**Your assignment**.
What is needed is a verbatim copy of the data, minus the pictures.

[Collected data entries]
BEGIN
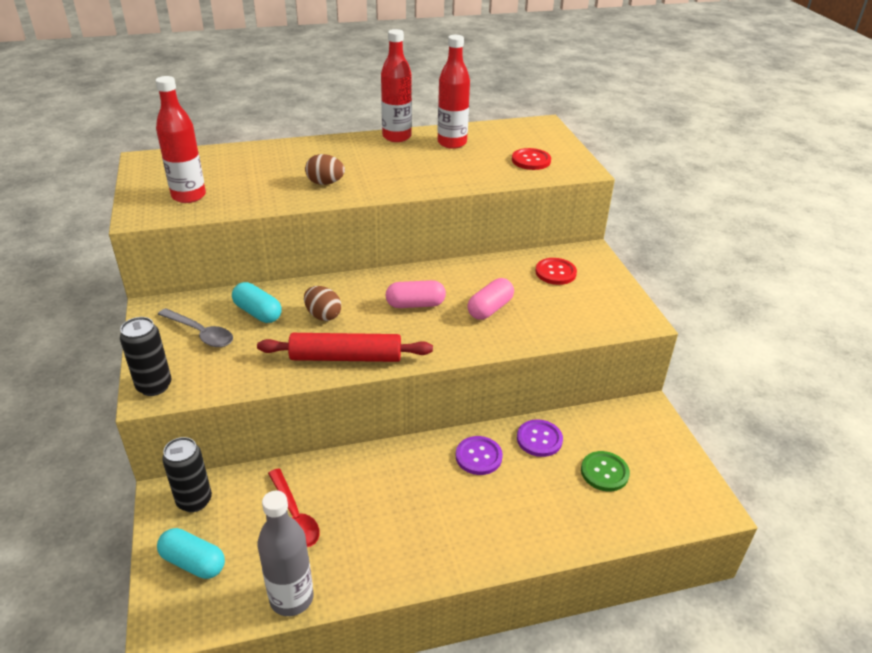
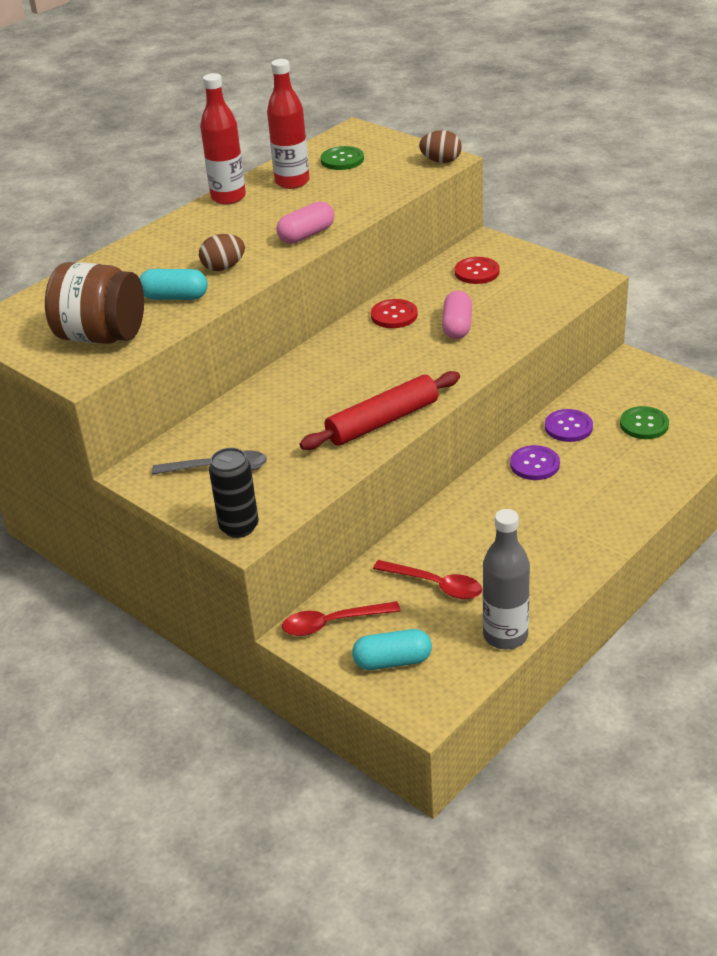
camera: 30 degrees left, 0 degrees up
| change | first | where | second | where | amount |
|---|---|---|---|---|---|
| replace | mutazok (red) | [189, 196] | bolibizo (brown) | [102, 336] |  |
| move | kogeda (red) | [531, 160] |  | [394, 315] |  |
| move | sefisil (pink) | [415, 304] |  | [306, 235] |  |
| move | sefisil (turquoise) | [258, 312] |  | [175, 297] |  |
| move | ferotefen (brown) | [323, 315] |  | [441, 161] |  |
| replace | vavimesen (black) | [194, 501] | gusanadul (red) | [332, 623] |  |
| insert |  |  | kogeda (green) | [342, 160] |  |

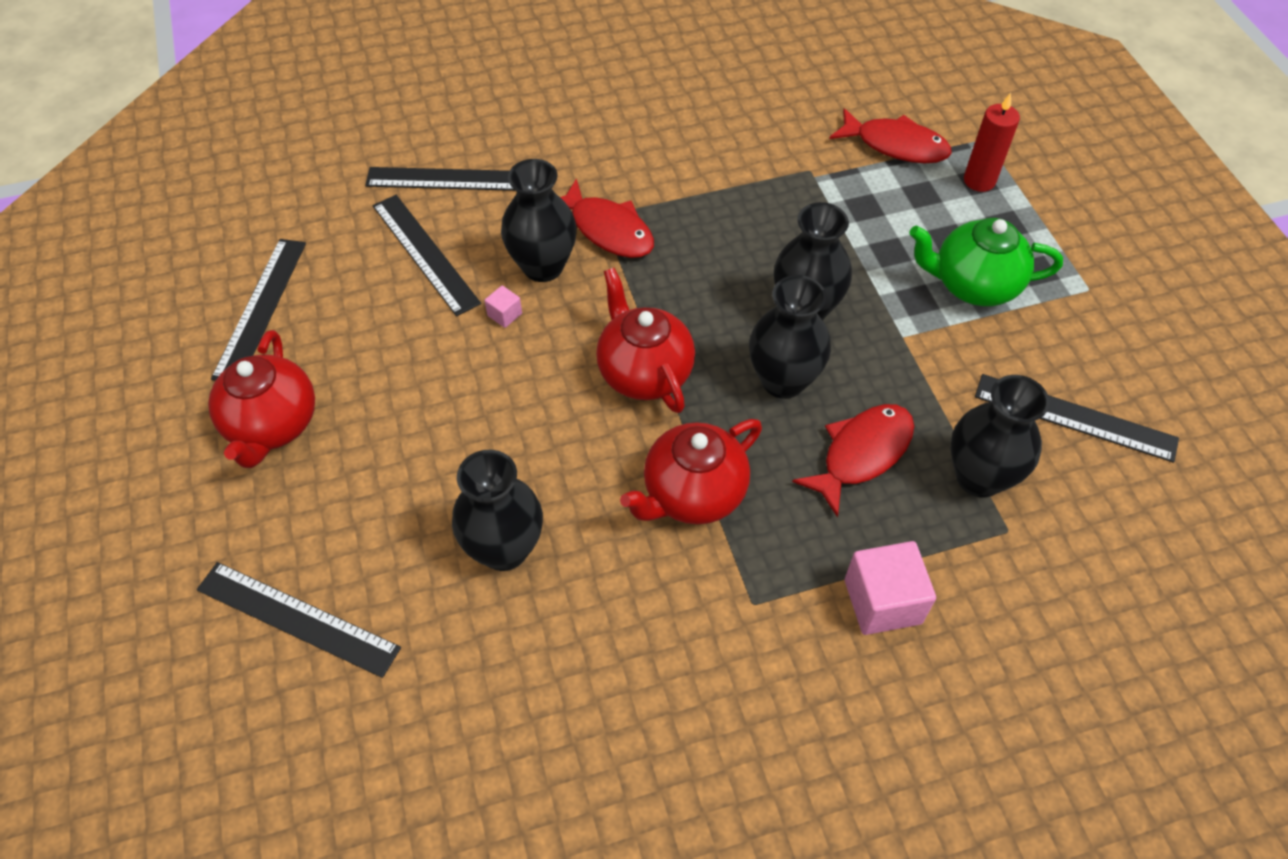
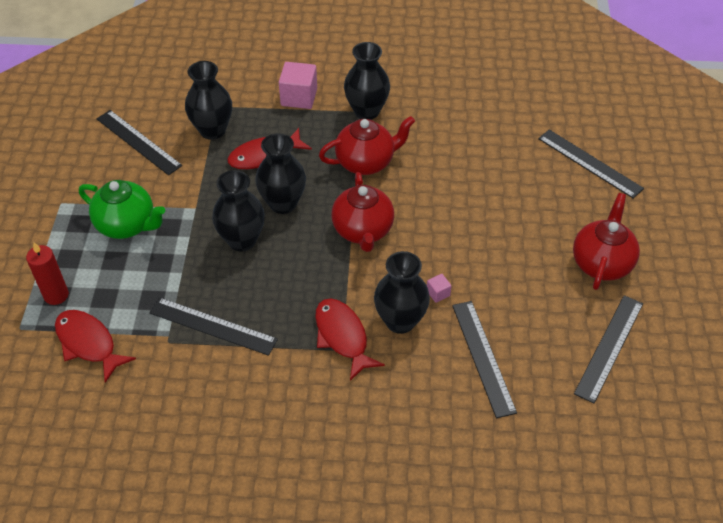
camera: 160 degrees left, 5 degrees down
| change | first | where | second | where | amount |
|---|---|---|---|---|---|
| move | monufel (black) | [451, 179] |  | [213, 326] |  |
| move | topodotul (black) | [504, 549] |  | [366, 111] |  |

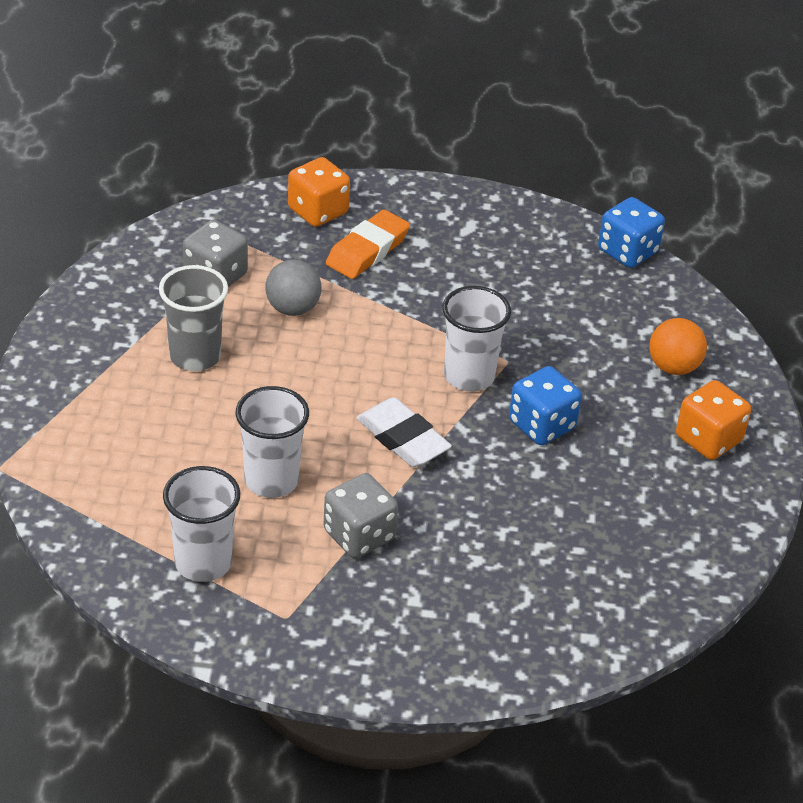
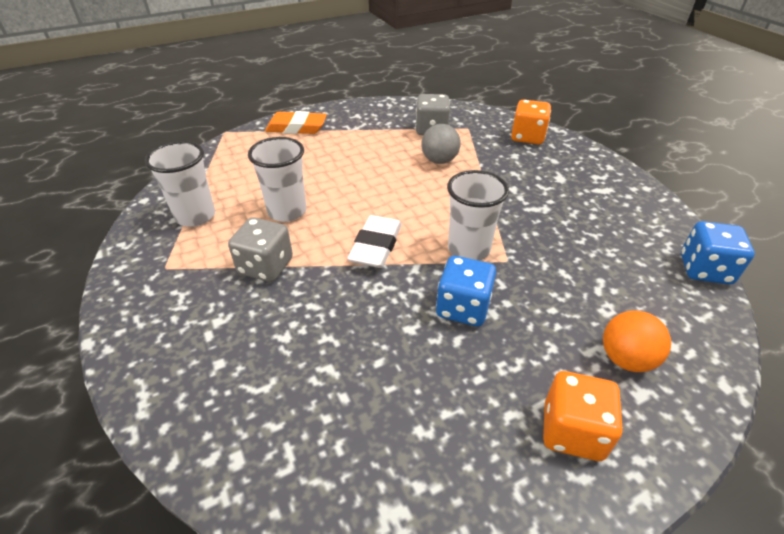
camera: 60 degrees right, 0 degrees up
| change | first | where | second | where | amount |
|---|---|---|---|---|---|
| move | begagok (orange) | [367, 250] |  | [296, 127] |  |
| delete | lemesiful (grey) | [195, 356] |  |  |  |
END
**Task solution**.
camera: 30 degrees left, 0 degrees up
| change | first | where | second | where | amount |
|---|---|---|---|---|---|
| replace | mutazok (red) | [189, 196] | bolibizo (brown) | [102, 336] |  |
| move | kogeda (red) | [531, 160] |  | [394, 315] |  |
| move | sefisil (pink) | [415, 304] |  | [306, 235] |  |
| move | sefisil (turquoise) | [258, 312] |  | [175, 297] |  |
| move | ferotefen (brown) | [323, 315] |  | [441, 161] |  |
| replace | vavimesen (black) | [194, 501] | gusanadul (red) | [332, 623] |  |
| insert |  |  | kogeda (green) | [342, 160] |  |

camera: 160 degrees left, 5 degrees down
| change | first | where | second | where | amount |
|---|---|---|---|---|---|
| move | monufel (black) | [451, 179] |  | [213, 326] |  |
| move | topodotul (black) | [504, 549] |  | [366, 111] |  |

camera: 60 degrees right, 0 degrees up
| change | first | where | second | where | amount |
|---|---|---|---|---|---|
| move | begagok (orange) | [367, 250] |  | [296, 127] |  |
| delete | lemesiful (grey) | [195, 356] |  |  |  |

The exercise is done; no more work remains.